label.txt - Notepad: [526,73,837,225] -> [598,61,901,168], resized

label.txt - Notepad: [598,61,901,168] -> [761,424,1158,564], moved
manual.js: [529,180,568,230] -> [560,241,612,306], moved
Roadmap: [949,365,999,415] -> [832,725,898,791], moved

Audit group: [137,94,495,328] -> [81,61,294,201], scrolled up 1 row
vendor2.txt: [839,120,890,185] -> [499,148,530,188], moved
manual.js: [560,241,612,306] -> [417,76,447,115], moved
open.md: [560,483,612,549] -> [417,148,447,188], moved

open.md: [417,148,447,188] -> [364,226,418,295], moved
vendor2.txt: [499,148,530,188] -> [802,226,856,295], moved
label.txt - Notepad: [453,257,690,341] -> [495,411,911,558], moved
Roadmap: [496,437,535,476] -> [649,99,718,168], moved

========

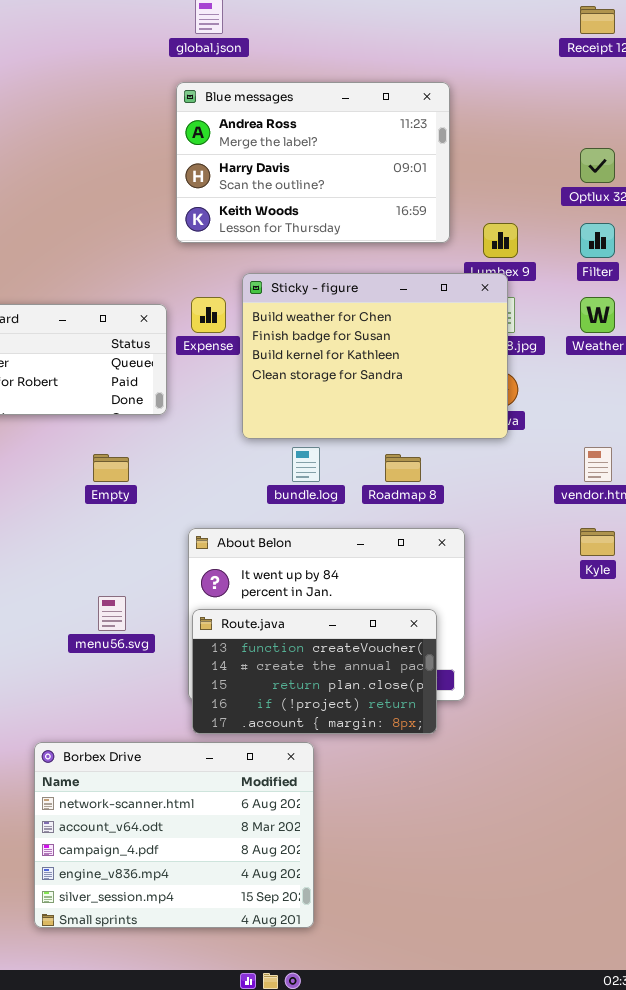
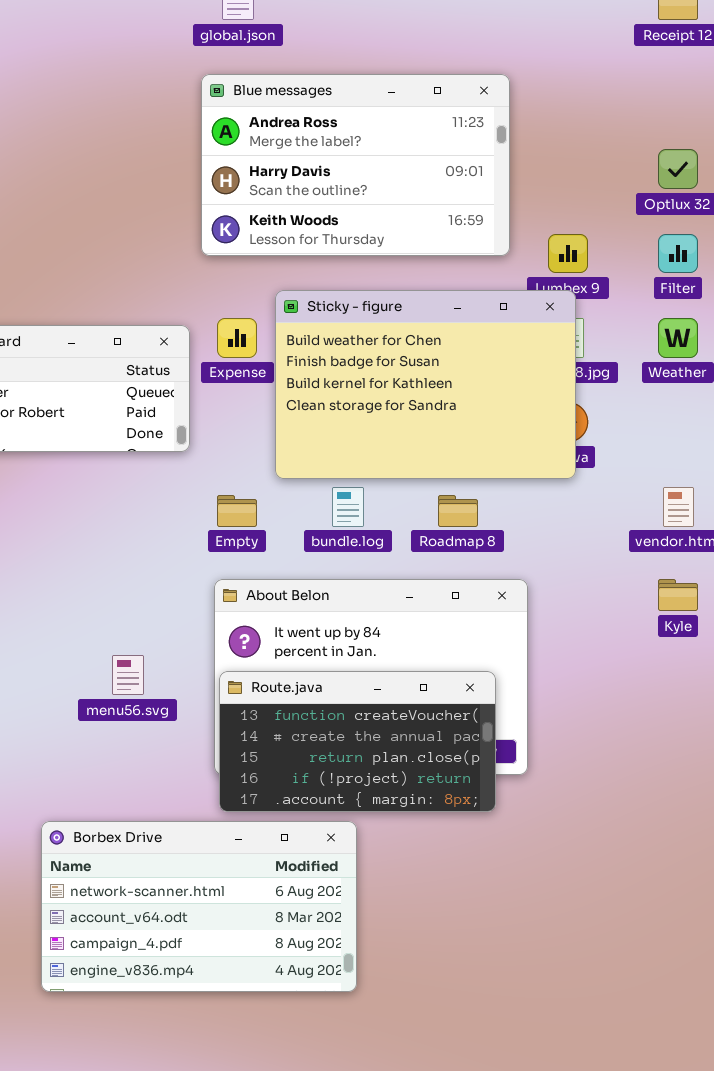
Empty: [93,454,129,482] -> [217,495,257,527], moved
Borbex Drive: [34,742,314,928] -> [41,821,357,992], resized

========

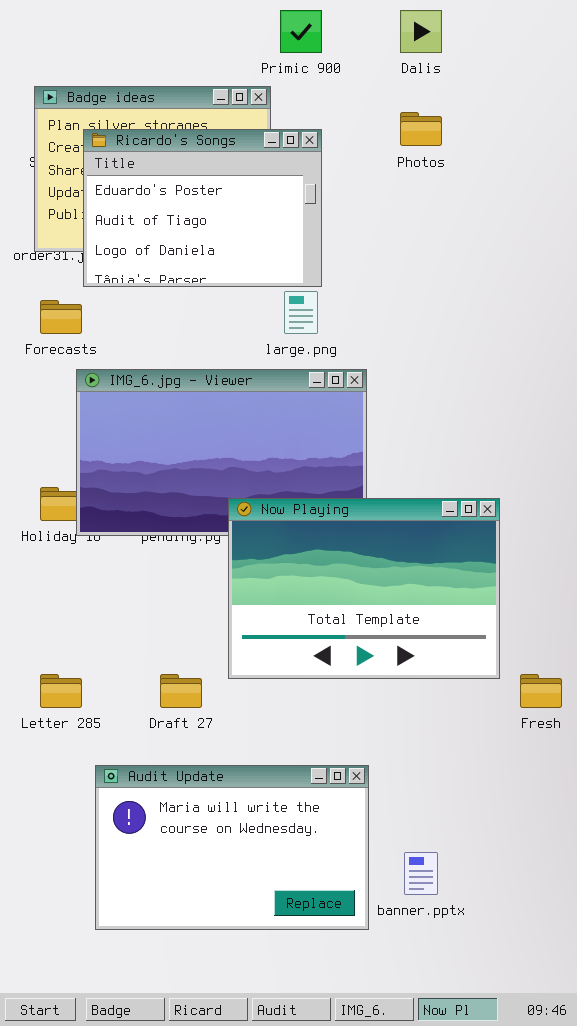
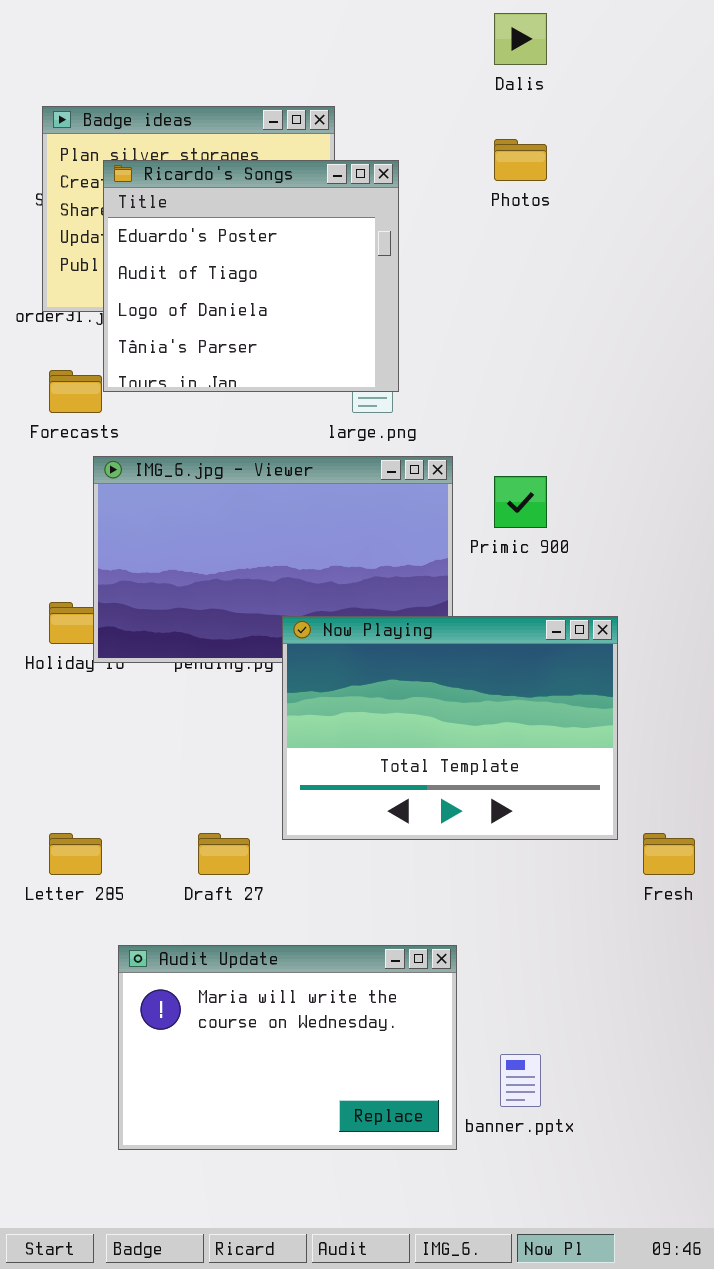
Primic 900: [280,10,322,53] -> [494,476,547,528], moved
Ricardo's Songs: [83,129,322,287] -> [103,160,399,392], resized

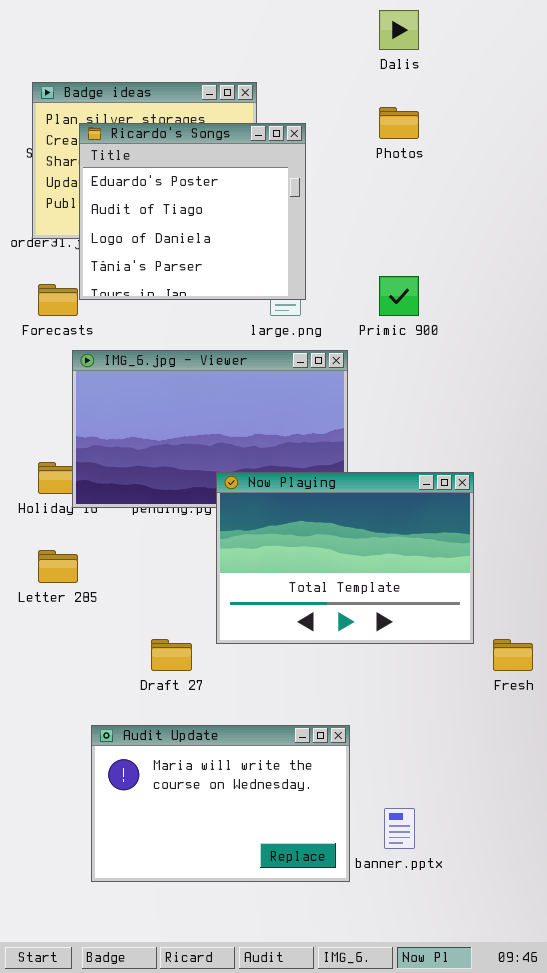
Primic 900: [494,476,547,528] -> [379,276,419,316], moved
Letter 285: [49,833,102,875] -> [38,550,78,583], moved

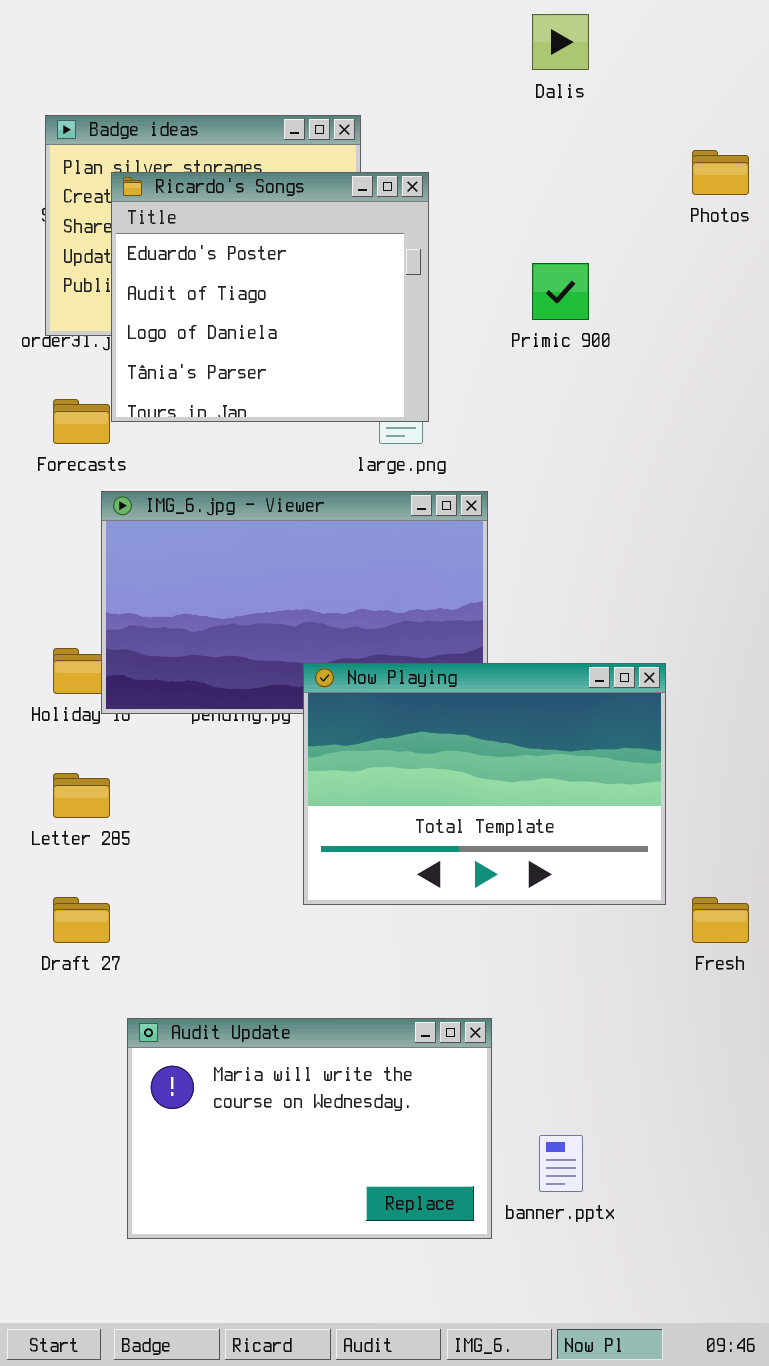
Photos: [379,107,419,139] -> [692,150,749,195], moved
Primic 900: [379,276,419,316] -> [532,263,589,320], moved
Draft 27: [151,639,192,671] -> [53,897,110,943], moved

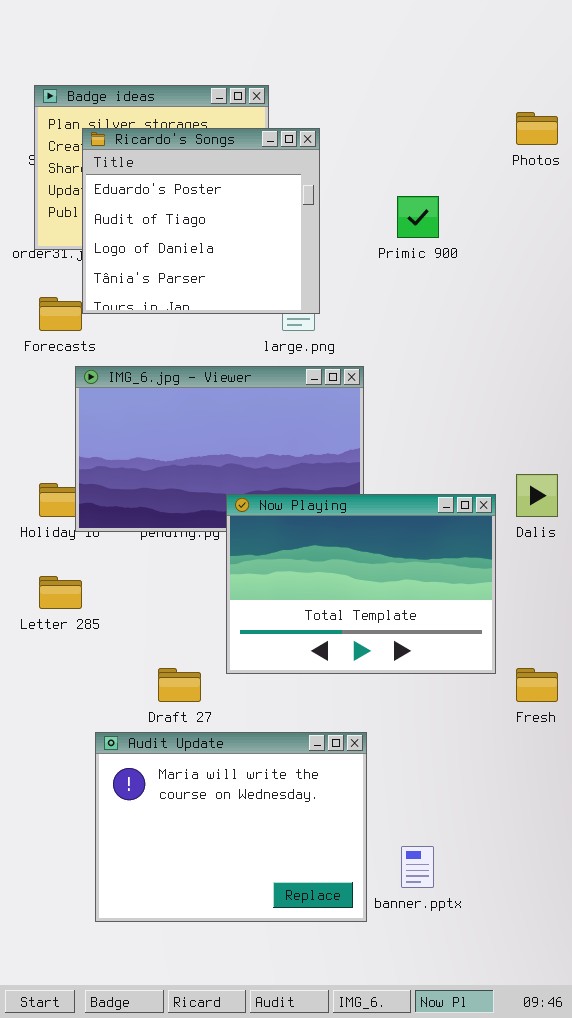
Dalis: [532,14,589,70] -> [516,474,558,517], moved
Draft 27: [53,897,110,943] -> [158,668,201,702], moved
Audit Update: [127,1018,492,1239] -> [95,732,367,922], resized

========

- EXERCISE: Scan the preceding records for lines with the word "manual". Say how many there are and nothing else.

- SOLUTION TO THIS TASK: 2